> PROBLEM TO WORK ON:
After counting the lines below that contain "soap", reply with that number alone.

> DATA SUPPLIED:
-------------------------

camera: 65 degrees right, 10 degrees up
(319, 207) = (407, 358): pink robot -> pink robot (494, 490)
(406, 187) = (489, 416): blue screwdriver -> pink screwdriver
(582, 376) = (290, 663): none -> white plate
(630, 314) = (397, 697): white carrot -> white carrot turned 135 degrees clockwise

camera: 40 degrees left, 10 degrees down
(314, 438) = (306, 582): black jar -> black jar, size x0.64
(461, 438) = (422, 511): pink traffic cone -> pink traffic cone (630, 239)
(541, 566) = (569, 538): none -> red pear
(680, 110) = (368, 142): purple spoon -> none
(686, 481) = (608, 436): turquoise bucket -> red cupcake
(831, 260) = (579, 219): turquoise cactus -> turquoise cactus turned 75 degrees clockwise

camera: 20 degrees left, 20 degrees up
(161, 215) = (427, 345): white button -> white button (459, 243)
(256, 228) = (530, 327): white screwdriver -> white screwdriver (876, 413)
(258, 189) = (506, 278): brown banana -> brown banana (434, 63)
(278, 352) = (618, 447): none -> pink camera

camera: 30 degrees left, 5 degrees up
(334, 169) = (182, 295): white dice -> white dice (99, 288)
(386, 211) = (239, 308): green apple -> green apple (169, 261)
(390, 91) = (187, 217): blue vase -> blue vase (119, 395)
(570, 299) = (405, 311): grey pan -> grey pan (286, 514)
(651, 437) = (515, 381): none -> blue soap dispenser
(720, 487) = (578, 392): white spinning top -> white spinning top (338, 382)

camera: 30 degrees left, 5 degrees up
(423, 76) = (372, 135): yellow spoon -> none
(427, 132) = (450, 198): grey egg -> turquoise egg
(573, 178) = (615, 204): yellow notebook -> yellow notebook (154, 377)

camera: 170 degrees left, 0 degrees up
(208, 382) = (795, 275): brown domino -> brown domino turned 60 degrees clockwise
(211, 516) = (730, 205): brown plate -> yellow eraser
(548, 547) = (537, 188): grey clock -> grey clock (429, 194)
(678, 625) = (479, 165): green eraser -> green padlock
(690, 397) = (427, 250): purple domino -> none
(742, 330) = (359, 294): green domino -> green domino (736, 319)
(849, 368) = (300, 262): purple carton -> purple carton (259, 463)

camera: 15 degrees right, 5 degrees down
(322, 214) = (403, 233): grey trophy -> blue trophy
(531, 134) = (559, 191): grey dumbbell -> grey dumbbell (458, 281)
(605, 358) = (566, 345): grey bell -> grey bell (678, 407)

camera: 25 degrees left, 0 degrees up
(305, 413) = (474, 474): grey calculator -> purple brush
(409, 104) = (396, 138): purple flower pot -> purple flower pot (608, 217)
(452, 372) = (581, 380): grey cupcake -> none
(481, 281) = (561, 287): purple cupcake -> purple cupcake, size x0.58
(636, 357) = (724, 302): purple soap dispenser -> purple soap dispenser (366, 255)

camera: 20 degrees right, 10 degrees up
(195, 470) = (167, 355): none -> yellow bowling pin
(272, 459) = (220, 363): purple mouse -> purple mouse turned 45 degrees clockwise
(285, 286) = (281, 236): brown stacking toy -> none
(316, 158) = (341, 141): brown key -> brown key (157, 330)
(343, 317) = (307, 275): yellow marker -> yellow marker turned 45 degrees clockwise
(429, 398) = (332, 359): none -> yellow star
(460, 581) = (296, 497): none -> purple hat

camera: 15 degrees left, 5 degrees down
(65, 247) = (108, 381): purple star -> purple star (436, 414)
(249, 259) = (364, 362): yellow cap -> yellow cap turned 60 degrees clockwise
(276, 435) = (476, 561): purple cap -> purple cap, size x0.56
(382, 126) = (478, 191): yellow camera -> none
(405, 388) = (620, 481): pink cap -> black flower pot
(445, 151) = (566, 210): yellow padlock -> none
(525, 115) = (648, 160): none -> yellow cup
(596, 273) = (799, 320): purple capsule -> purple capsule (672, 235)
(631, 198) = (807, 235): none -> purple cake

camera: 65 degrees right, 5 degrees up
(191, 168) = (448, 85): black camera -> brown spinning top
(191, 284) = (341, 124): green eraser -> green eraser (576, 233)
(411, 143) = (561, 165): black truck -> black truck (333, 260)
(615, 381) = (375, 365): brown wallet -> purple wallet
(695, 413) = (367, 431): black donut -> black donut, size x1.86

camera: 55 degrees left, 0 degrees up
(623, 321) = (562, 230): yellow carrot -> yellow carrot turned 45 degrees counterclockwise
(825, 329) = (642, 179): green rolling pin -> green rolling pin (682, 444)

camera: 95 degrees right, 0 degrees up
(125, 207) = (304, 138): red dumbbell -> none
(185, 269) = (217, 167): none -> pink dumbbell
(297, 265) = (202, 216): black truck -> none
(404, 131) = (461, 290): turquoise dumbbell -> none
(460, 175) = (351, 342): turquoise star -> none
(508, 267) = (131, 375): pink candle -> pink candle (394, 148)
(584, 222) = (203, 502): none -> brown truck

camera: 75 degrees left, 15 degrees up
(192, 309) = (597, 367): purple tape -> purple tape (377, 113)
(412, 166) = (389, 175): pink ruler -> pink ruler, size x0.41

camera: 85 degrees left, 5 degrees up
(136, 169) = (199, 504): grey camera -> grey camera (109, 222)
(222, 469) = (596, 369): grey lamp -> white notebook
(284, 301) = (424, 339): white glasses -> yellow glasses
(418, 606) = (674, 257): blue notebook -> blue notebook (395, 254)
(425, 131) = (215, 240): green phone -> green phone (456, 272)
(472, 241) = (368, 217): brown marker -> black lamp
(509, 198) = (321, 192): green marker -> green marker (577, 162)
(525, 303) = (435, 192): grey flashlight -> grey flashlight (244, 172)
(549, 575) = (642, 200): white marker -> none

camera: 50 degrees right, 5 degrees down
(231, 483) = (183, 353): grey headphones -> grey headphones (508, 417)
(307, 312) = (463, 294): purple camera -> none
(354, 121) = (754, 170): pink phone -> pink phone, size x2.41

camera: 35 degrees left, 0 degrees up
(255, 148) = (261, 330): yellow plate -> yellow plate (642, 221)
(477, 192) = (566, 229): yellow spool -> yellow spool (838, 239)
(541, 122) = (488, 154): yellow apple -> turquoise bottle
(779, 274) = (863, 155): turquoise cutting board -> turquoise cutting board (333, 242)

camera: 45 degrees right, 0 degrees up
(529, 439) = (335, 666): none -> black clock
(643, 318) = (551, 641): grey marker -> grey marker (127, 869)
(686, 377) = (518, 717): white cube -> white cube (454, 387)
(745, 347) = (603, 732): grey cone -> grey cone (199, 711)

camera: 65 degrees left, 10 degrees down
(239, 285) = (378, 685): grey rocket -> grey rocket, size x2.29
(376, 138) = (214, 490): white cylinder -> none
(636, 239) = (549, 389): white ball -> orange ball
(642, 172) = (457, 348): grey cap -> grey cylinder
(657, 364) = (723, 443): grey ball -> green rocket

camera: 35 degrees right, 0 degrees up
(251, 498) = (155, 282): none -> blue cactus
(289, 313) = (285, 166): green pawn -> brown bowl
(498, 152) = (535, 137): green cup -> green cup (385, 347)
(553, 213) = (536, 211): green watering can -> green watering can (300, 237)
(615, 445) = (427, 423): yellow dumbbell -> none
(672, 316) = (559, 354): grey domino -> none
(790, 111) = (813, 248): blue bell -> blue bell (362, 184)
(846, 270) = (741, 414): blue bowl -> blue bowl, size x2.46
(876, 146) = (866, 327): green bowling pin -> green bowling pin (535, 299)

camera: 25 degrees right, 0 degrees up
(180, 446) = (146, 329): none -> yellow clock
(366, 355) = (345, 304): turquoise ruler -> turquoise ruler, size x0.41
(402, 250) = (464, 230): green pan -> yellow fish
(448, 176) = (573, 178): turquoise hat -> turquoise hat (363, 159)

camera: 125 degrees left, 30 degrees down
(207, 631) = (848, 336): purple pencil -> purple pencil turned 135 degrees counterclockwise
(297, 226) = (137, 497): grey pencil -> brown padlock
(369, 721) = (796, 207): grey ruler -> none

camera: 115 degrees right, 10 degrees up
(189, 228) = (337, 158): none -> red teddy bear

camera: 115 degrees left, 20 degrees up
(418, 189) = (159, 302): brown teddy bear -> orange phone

-------------------------

> RESPONSE TO THIS EXERCISE:
2